• _本题数据_:
=-=-=

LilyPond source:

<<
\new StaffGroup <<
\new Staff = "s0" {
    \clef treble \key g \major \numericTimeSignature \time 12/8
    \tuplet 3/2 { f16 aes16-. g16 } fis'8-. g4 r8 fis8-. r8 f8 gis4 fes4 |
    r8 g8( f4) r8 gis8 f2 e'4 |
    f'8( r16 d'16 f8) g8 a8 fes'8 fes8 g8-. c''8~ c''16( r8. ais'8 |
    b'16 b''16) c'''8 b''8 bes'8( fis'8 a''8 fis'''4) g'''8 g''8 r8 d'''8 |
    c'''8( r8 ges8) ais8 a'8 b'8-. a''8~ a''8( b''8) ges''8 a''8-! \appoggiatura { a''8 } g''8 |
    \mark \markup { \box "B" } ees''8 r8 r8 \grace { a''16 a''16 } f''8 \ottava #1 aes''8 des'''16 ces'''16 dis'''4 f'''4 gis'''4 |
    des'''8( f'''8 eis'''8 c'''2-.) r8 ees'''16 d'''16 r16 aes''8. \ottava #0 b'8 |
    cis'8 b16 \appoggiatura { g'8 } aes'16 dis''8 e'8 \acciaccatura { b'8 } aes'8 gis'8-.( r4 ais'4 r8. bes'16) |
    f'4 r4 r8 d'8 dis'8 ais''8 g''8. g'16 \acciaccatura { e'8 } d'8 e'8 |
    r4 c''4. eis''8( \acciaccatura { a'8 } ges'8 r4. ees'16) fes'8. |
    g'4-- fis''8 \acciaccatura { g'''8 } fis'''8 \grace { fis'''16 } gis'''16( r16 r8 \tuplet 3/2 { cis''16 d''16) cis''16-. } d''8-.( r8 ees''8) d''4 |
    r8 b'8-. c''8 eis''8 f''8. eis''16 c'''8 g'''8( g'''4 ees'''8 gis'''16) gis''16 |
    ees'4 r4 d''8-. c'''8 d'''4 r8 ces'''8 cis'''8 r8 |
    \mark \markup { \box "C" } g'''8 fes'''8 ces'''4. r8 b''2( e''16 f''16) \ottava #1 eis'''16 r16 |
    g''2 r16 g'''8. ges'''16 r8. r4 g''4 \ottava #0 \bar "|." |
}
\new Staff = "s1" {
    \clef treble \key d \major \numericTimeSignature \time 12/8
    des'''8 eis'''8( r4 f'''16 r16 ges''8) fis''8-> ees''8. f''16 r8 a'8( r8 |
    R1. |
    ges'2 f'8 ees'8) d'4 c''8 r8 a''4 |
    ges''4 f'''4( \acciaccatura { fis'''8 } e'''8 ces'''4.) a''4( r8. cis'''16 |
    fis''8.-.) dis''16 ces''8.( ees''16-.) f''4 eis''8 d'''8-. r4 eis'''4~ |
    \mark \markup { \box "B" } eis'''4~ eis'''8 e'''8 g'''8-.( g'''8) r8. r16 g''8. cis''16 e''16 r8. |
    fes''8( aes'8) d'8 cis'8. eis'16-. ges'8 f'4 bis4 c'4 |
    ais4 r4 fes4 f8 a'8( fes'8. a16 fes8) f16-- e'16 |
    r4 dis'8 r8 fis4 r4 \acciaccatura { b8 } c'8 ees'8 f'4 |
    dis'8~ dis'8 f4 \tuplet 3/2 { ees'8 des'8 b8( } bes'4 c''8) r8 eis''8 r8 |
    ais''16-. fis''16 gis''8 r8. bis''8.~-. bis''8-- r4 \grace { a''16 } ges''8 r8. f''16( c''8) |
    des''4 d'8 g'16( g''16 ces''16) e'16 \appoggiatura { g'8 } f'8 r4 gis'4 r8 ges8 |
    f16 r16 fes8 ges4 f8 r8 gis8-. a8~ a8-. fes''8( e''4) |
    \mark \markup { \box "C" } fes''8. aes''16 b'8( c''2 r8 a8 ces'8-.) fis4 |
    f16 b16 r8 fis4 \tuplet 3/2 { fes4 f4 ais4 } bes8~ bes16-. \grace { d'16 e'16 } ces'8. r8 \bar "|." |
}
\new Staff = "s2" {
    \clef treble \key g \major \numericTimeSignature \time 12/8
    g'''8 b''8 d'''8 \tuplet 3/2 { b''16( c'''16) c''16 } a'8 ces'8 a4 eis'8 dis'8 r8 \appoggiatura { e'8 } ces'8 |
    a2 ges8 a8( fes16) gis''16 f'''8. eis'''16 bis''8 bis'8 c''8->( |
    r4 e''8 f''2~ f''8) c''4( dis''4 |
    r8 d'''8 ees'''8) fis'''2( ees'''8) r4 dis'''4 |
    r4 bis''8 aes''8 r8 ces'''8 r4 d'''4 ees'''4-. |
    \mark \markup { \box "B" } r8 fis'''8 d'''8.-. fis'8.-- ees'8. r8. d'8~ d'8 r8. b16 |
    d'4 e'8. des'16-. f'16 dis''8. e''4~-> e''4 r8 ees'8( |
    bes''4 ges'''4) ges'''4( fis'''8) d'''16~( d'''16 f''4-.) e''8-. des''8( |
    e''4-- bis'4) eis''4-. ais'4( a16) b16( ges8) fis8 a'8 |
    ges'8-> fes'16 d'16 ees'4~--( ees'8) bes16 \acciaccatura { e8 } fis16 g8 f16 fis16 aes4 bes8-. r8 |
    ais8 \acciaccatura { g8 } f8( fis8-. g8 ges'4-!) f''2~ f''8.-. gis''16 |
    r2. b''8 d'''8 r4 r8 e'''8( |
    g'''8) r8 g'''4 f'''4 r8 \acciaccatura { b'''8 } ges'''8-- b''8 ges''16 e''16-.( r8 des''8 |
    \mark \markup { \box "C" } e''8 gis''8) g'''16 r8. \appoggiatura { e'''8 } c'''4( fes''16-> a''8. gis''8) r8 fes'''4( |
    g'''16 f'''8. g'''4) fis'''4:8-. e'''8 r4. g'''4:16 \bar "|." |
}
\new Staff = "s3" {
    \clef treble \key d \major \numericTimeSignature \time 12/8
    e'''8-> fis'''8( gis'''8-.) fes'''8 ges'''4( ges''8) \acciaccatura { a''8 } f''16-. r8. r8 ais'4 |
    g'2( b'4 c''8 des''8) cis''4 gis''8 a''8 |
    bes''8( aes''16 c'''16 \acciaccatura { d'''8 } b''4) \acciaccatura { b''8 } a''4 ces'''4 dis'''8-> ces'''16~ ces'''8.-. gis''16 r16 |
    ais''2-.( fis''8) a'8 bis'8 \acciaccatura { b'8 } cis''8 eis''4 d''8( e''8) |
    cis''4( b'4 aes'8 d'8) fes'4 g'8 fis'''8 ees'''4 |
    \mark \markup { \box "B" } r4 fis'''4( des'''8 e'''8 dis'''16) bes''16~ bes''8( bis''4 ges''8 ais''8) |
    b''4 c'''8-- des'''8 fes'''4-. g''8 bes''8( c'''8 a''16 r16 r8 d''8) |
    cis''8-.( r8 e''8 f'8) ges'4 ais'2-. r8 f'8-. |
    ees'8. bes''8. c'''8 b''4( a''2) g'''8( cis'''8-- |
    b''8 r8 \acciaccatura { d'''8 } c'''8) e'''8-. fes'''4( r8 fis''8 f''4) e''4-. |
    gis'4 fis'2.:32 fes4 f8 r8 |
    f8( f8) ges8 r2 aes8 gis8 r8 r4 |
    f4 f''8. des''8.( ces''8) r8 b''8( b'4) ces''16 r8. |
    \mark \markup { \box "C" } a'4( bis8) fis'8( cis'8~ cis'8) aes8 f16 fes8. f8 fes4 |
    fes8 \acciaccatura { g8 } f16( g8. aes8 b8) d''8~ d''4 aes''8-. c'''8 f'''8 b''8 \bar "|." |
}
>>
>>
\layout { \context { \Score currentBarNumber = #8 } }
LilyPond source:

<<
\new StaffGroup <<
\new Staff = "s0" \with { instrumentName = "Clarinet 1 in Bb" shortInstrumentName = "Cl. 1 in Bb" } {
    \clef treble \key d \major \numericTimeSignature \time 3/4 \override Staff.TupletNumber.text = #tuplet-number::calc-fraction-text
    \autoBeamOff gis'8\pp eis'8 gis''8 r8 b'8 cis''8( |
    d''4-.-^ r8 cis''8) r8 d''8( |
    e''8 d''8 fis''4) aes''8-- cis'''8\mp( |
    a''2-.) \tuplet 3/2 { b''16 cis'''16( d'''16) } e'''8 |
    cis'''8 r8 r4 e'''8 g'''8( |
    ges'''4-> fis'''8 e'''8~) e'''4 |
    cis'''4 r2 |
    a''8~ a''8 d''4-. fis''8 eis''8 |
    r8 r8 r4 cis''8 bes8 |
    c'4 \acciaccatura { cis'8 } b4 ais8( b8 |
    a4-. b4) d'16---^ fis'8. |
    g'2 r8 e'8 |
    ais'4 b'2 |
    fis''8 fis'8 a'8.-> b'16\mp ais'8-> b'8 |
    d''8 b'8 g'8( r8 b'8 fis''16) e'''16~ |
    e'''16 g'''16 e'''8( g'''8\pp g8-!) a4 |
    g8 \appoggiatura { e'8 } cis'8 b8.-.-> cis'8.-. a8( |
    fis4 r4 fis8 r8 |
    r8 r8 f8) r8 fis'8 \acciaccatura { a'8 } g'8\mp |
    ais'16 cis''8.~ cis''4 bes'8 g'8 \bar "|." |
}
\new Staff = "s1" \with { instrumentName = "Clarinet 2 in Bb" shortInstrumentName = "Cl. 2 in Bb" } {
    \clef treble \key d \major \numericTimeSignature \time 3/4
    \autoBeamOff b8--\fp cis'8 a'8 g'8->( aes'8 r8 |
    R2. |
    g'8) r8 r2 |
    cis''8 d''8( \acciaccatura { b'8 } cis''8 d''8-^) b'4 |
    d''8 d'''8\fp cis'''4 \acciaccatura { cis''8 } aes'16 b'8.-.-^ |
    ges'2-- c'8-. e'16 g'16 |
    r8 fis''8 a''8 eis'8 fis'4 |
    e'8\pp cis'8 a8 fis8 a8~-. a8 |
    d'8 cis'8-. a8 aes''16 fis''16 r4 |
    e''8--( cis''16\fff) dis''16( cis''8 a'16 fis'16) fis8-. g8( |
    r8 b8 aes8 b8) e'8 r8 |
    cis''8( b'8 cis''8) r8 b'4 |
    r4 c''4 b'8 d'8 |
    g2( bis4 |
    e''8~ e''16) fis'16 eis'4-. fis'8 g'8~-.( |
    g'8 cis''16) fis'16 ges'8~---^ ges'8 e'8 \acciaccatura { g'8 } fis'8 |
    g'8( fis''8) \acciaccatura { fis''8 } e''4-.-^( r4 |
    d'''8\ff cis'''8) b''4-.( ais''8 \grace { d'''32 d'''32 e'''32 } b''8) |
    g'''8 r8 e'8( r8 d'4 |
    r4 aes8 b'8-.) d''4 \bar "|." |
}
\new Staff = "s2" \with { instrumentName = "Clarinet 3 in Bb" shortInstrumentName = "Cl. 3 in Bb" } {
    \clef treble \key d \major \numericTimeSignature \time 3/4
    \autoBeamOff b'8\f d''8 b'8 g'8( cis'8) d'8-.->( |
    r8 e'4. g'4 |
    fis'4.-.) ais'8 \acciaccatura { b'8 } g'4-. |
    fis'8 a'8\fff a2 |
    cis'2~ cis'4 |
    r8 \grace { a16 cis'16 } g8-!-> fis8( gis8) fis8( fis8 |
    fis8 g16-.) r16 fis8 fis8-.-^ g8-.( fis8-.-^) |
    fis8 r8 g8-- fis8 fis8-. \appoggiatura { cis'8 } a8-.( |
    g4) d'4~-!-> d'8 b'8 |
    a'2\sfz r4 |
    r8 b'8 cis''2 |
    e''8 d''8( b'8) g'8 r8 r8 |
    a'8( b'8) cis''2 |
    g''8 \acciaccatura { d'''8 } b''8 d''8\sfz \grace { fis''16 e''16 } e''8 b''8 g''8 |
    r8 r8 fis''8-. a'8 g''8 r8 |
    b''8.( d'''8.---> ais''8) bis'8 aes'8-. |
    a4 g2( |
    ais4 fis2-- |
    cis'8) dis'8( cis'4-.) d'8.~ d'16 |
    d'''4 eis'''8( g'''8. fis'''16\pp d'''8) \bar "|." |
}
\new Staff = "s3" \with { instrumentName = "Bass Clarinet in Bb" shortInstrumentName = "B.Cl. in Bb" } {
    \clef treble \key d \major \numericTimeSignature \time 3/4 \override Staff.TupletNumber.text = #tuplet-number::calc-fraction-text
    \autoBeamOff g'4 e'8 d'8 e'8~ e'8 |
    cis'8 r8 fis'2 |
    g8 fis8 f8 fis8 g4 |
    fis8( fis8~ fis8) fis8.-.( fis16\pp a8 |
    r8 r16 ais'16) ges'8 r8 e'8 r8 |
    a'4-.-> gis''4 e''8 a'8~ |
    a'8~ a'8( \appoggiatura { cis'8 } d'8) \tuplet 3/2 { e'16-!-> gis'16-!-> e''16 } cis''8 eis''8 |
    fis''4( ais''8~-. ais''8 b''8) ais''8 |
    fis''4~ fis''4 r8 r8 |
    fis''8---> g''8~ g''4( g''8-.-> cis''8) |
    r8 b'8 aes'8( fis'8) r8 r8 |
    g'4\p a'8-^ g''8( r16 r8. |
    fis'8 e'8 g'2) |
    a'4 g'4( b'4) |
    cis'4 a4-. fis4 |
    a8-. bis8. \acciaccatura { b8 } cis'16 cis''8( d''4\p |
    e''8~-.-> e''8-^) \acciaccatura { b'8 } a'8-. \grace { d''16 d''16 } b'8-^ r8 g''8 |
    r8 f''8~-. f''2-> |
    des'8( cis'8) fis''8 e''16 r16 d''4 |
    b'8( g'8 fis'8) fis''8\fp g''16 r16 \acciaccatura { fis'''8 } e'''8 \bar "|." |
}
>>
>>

=-=-=

• _任务说明_:
请从上方的行中提取所有含有字符串“grace”的行，逐行照抄，区分大小写。

• _结果如下_:
    \mark \markup { \box "B" } ees''8 r8 r8 \grace { a''16 a''16 } f''8 \ottava #1 aes''8 des'''16 ces'''16 dis'''4 f'''4 gis'''4 |
    g'4-- fis''8 \acciaccatura { g'''8 } fis'''8 \grace { fis'''16 } gis'''16( r16 r8 \tuplet 3/2 { cis''16 d''16) cis''16-. } d''8-.( r8 ees''8) d''4 |
    ais''16-. fis''16 gis''8 r8. bis''8.~-. bis''8-- r4 \grace { a''16 } ges''8 r8. f''16( c''8) |
    f16 b16 r8 fis4 \tuplet 3/2 { fes4 f4 ais4 } bes8~ bes16-. \grace { d'16 e'16 } ces'8. r8 \bar "|." |
    d'''8\ff cis'''8) b''4-.( ais''8 \grace { d'''32 d'''32 e'''32 } b''8) |
    r8 \grace { a16 cis'16 } g8-!-> fis8( gis8) fis8( fis8 |
    g''8 \acciaccatura { d'''8 } b''8 d''8\sfz \grace { fis''16 e''16 } e''8 b''8 g''8 |
    e''8~-.-> e''8-^) \acciaccatura { b'8 } a'8-. \grace { d''16 d''16 } b'8-^ r8 g''8 |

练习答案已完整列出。